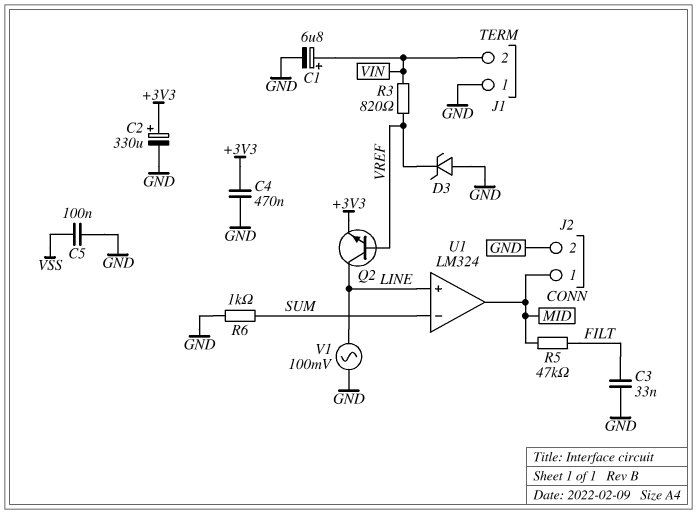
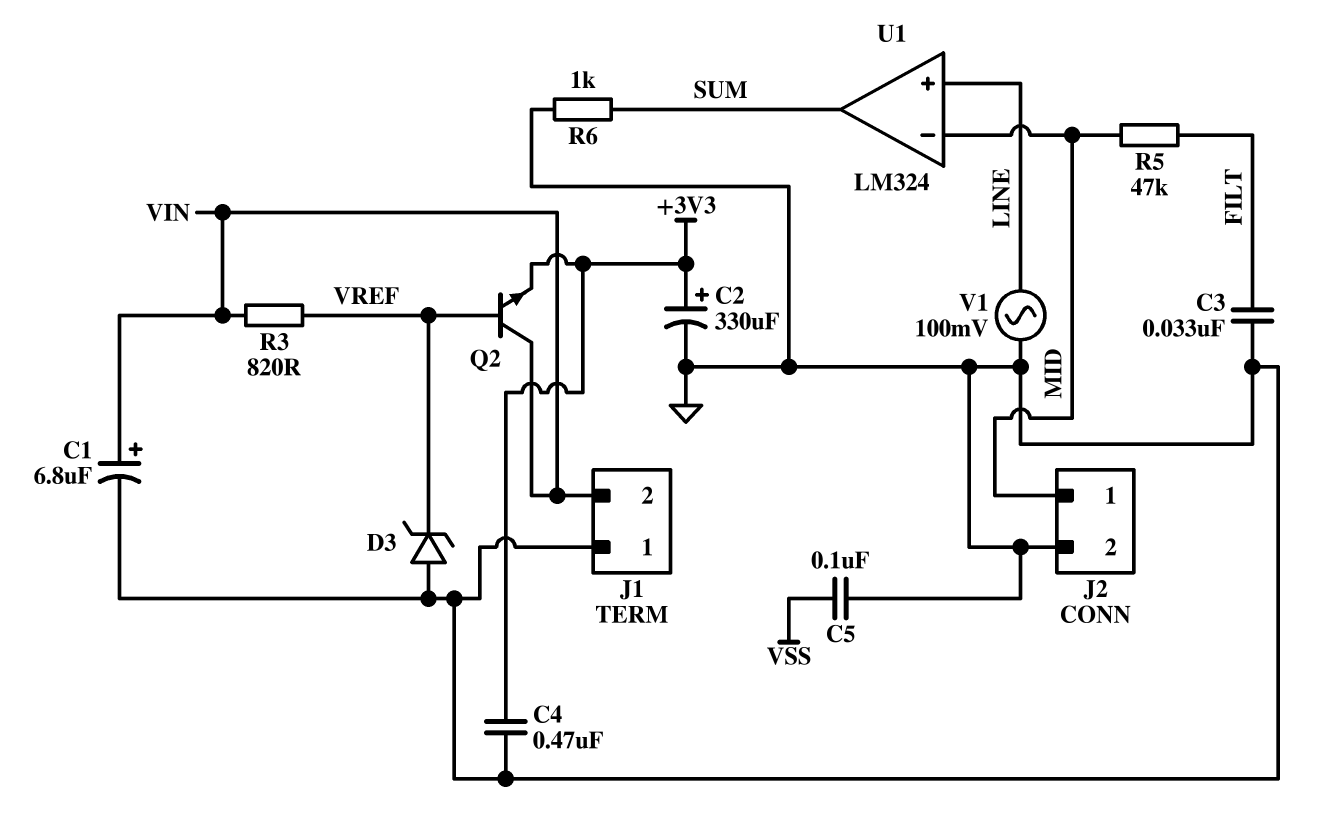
Q2: NPN (B VREF, C LINE, E +3V3) -> NPN (B VREF, C VIN, E +3V3)
U1 pin in-: SUM -> MID
U1 pin out: MID -> SUM

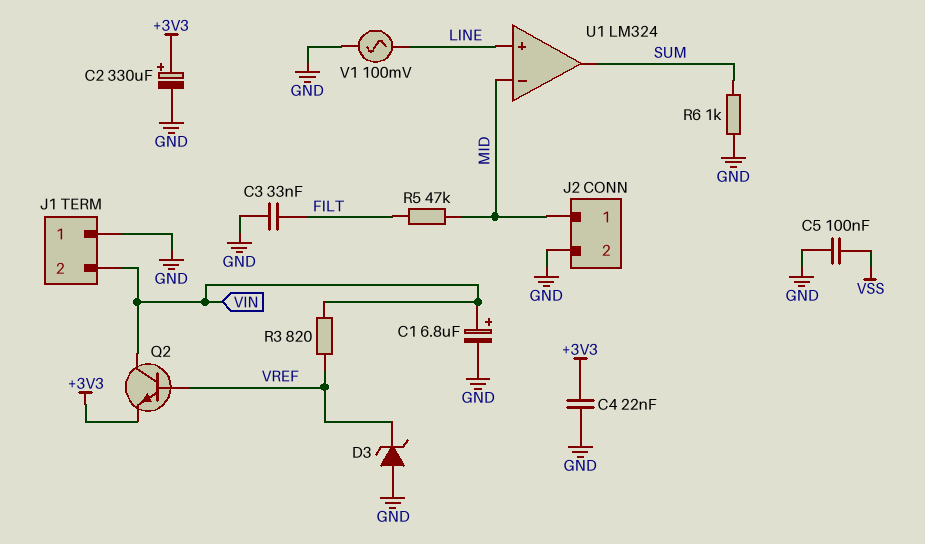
C4: 470nF (+3V3, GND) -> 22nF (+3V3, GND)

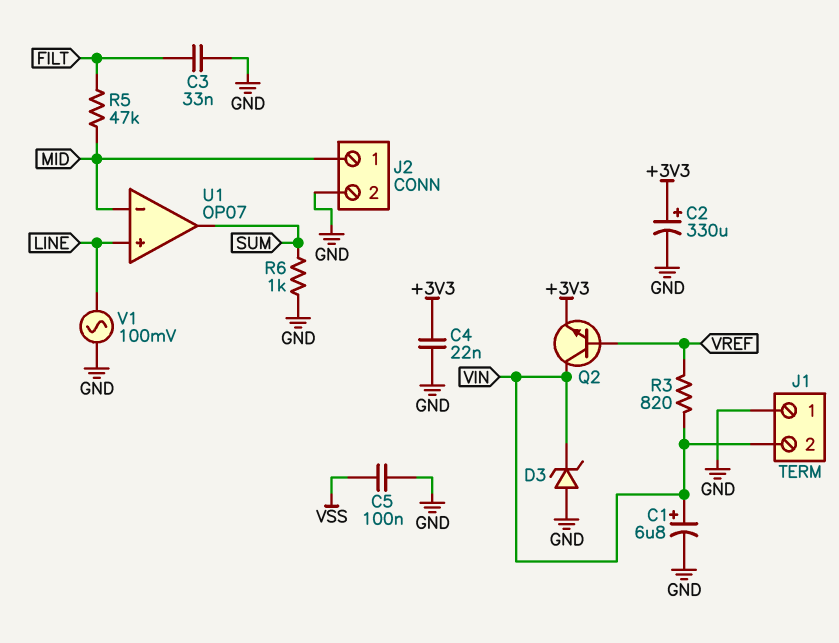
D3: zener (A GND, K VREF) -> zener (A GND, K VIN)
U1: LM324 -> OP07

-*-*-

- [TASK TO CARRY OUT]: Each entry is to be output exactly, and no picture is to appear.

- [EXERCISE SOLUTION]:
Q2: NPN (B VREF, C LINE, E +3V3) -> NPN (B VREF, C VIN, E +3V3)
U1 pin in-: SUM -> MID
U1 pin out: MID -> SUM

C4: 470nF (+3V3, GND) -> 22nF (+3V3, GND)

D3: zener (A GND, K VREF) -> zener (A GND, K VIN)
U1: LM324 -> OP07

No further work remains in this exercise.